Work to complete =>
Produce an exact transcription of the data, with the images left out.

Extracted material =>

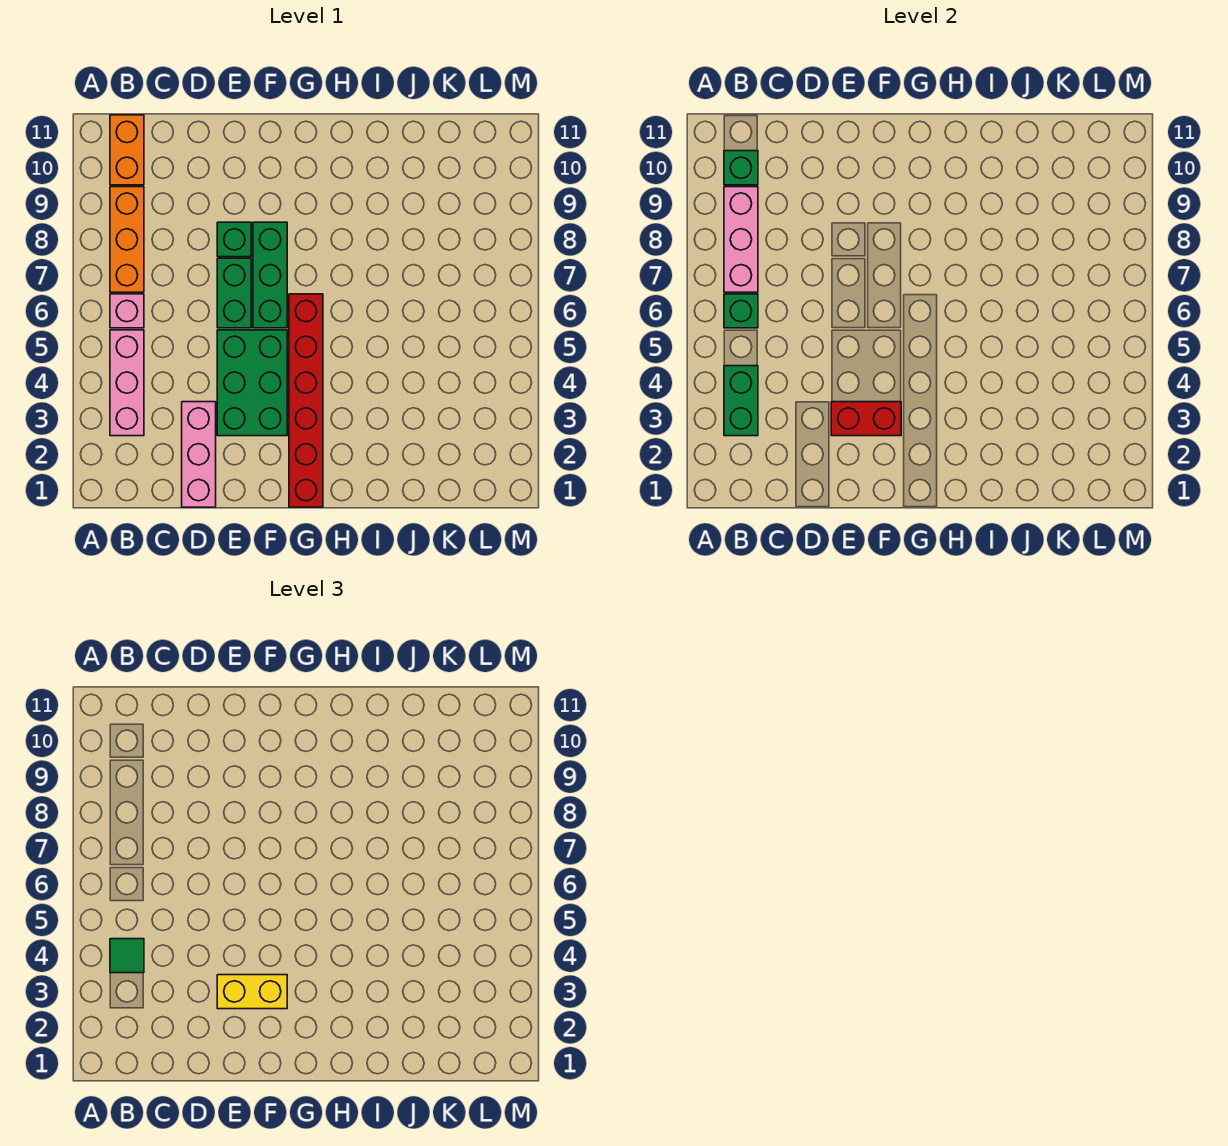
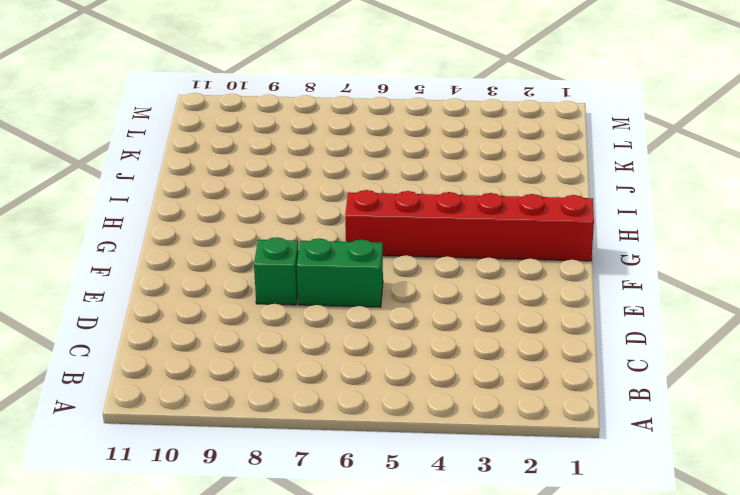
none -> pink brick B3:B5 level 1
none -> pink brick B6 level 1
none -> orange brick B7:B9 level 1

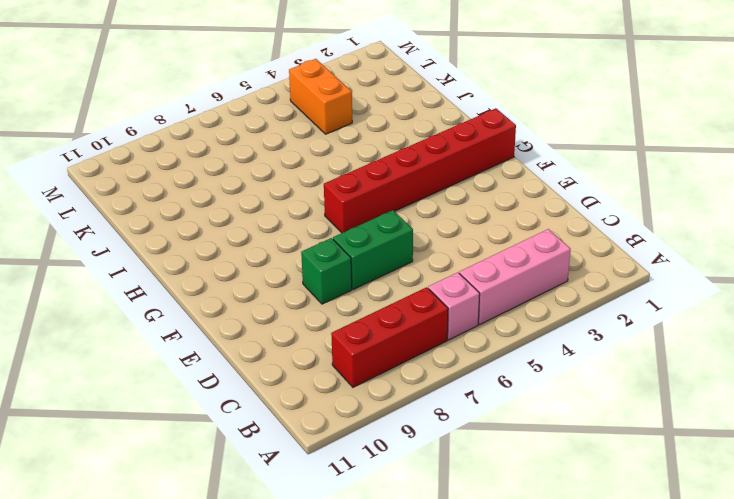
red brick B7:B9 level 1 -> orange brick B7:B9 level 1
orange brick K4:L4 level 1 -> orange brick B10:B11 level 1
none -> pink brick D1:D3 level 1
none -> green brick E3:F5 level 1
none -> green brick F6:F8 level 1

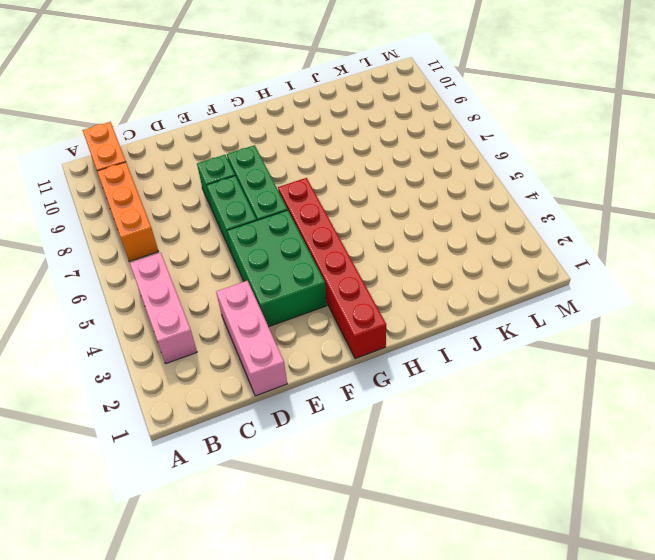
none -> pink brick B6 level 1
none -> green brick B3:B4 level 2
none -> green brick B6 level 2

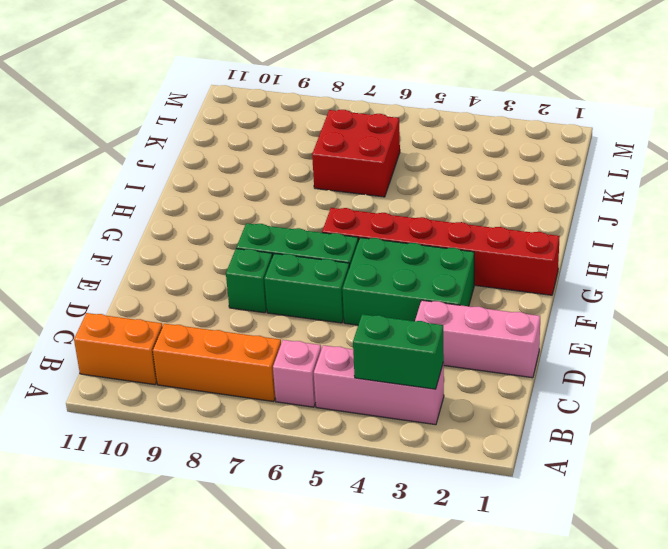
red brick J6:K7 level 1 -> none
none -> green brick B6 level 2
none -> pink brick B7:B9 level 2
none -> green brick B10 level 2

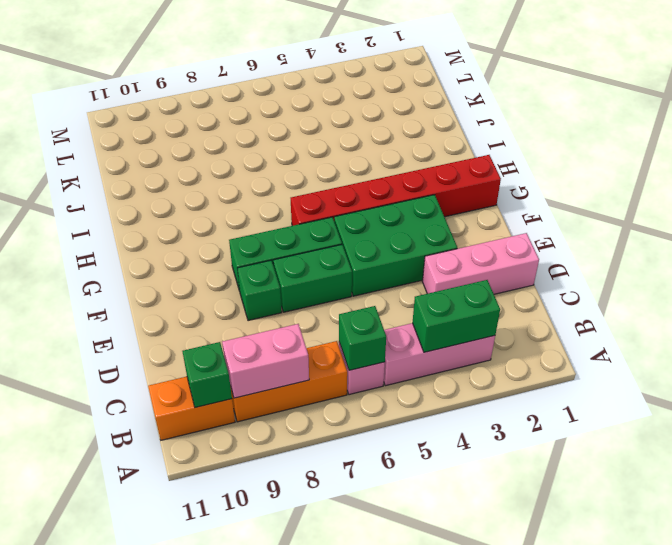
pink brick B8:B9 level 2 -> pink brick B7:B9 level 2
none -> red brick E3:F3 level 2
none -> green tile B4 level 3
none -> yellow brick E3:F3 level 3

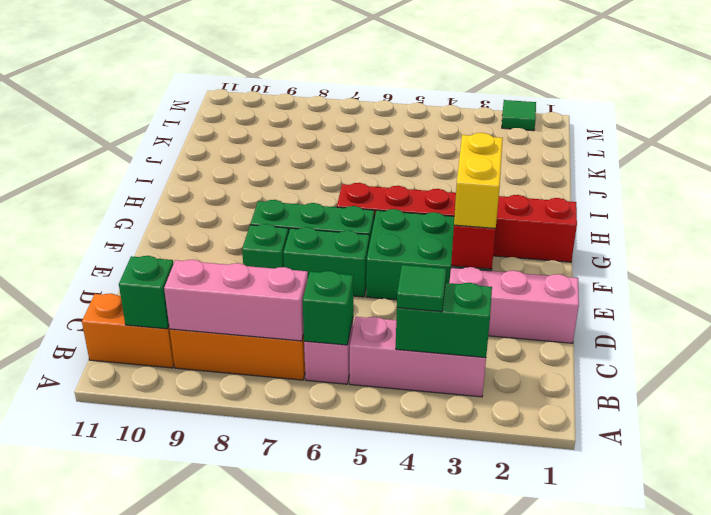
green tile M2 level 1 -> none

Task response =>
none -> pink brick B3:B5 level 1
none -> pink brick B6 level 1
none -> orange brick B7:B9 level 1

red brick B7:B9 level 1 -> orange brick B7:B9 level 1
orange brick K4:L4 level 1 -> orange brick B10:B11 level 1
none -> pink brick D1:D3 level 1
none -> green brick E3:F5 level 1
none -> green brick F6:F8 level 1

none -> pink brick B6 level 1
none -> green brick B3:B4 level 2
none -> green brick B6 level 2

red brick J6:K7 level 1 -> none
none -> green brick B6 level 2
none -> pink brick B7:B9 level 2
none -> green brick B10 level 2

pink brick B8:B9 level 2 -> pink brick B7:B9 level 2
none -> red brick E3:F3 level 2
none -> green tile B4 level 3
none -> yellow brick E3:F3 level 3

green tile M2 level 1 -> none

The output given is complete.